[[ Supplied material, beginning ]]

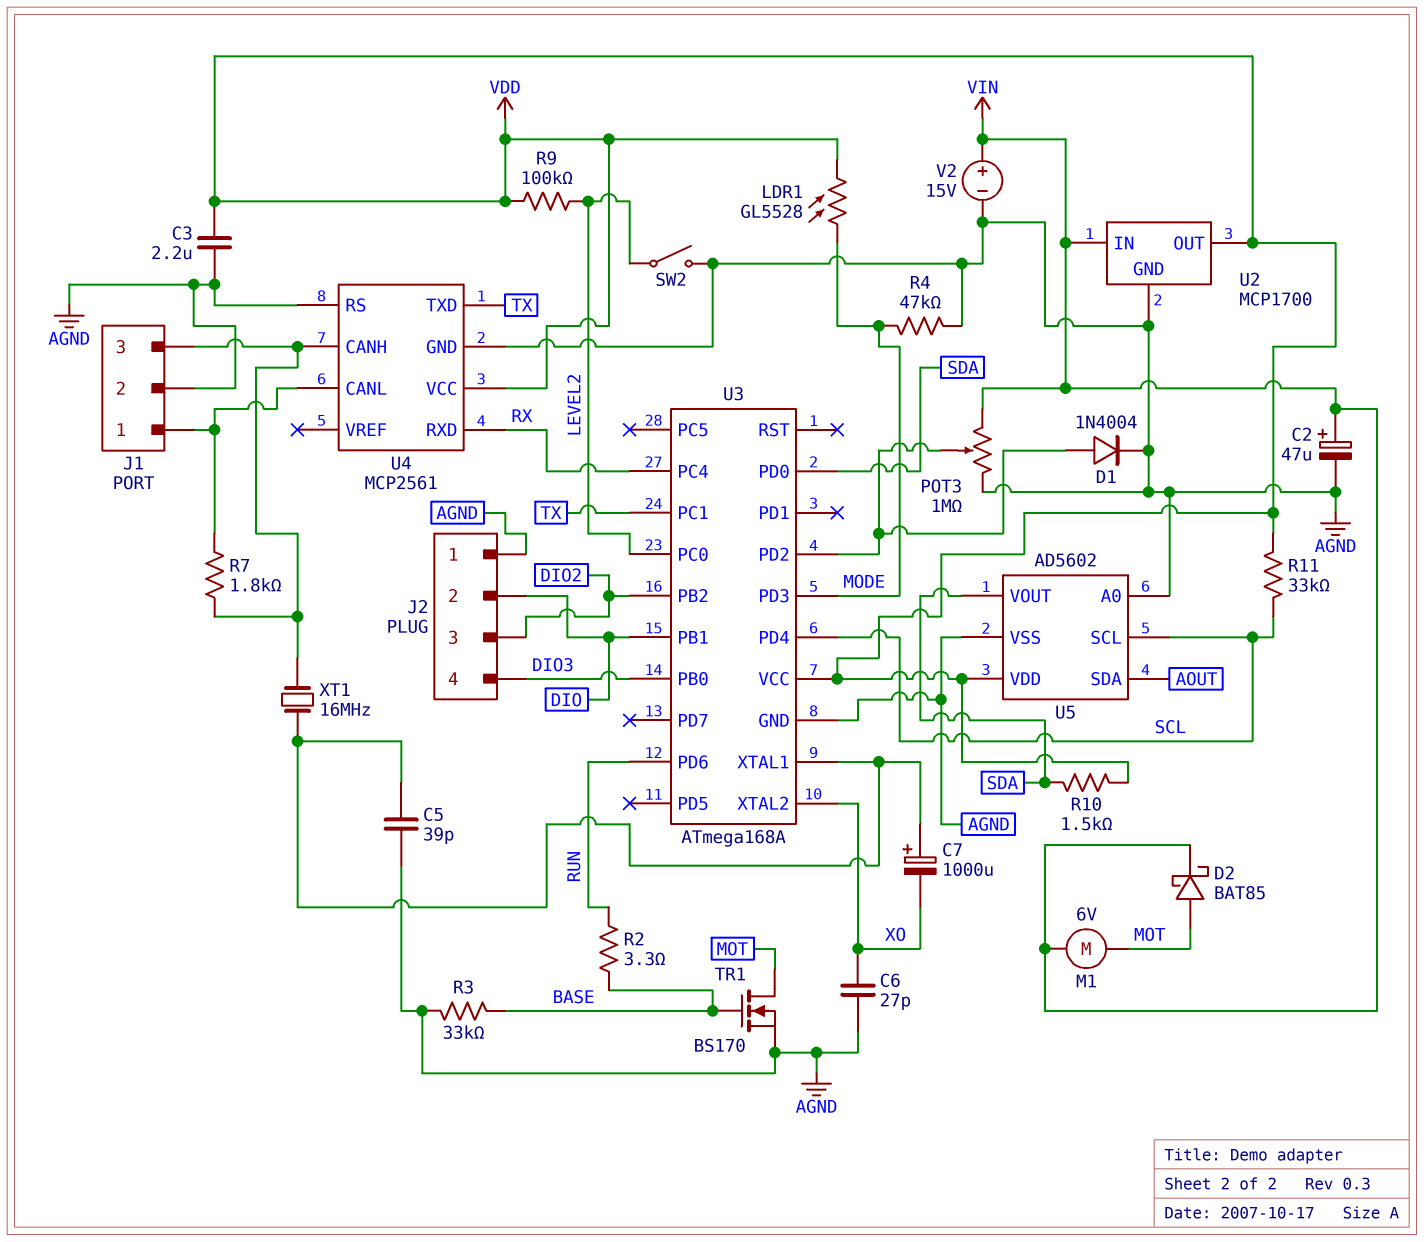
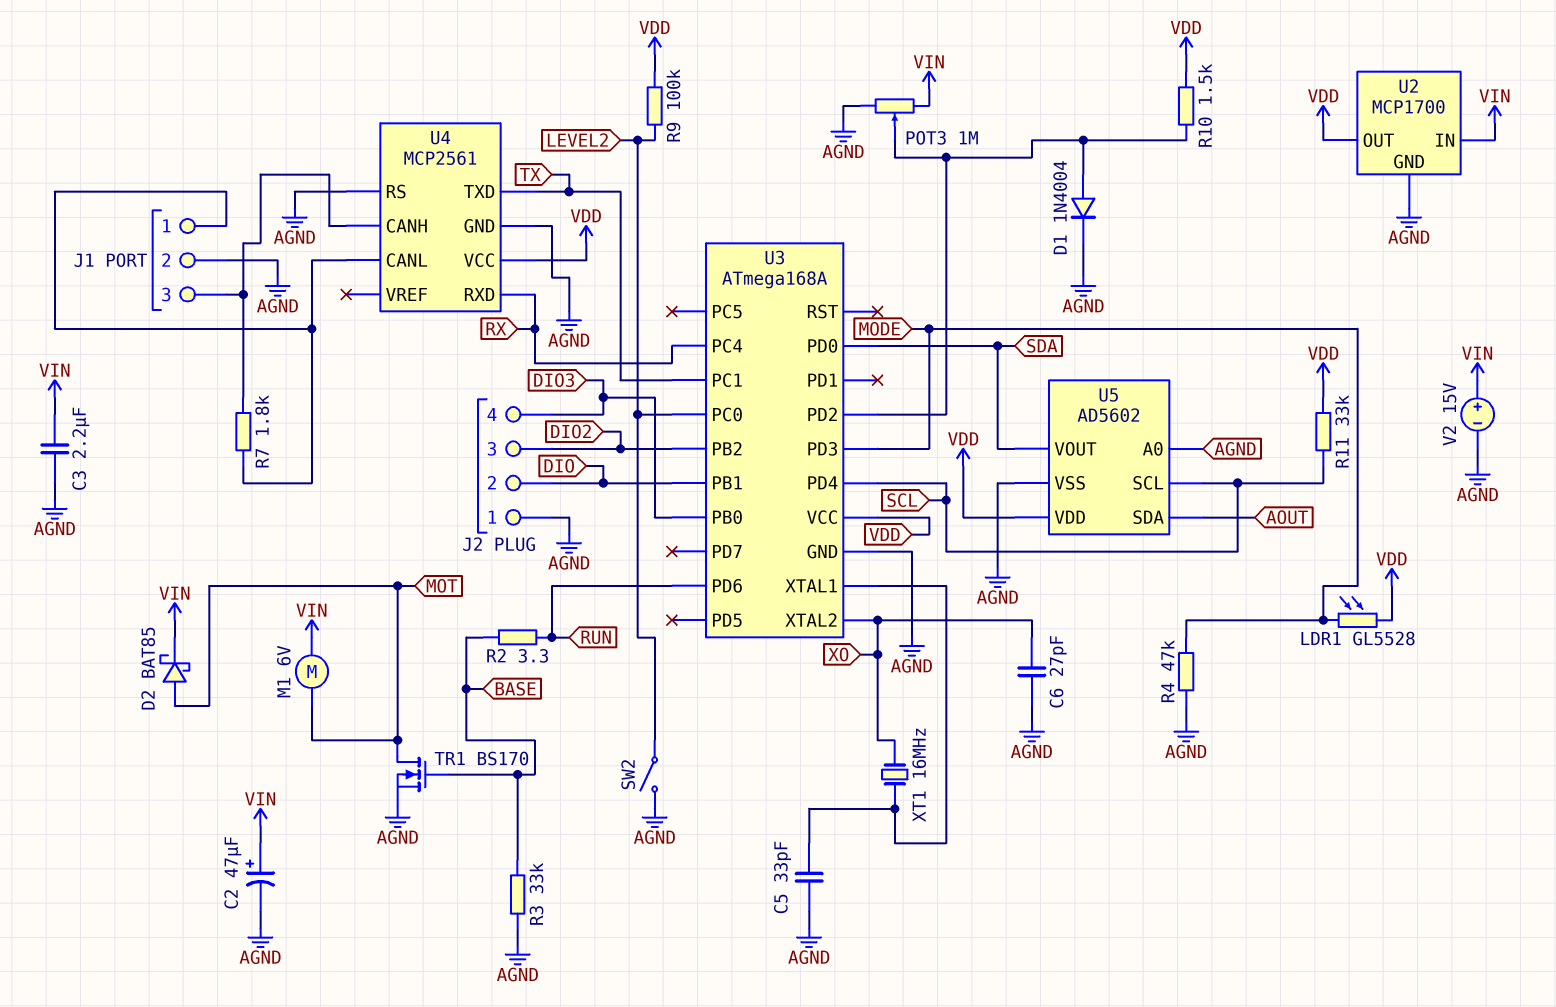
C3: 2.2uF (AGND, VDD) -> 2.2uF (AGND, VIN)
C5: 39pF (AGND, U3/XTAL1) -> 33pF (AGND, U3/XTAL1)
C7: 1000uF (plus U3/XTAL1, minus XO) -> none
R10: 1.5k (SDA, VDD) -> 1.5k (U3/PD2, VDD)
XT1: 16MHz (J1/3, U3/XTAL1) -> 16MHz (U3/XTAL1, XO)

[[ Supplied material, end ]]

What to produce: The answer should consist of the lines from the one with "C7: 1000uF (plus U3/XTAL1, minus XO) -> none" through the last line of the entries, duplicated exactly and nothing more.

Final answer:
C7: 1000uF (plus U3/XTAL1, minus XO) -> none
R10: 1.5k (SDA, VDD) -> 1.5k (U3/PD2, VDD)
XT1: 16MHz (J1/3, U3/XTAL1) -> 16MHz (U3/XTAL1, XO)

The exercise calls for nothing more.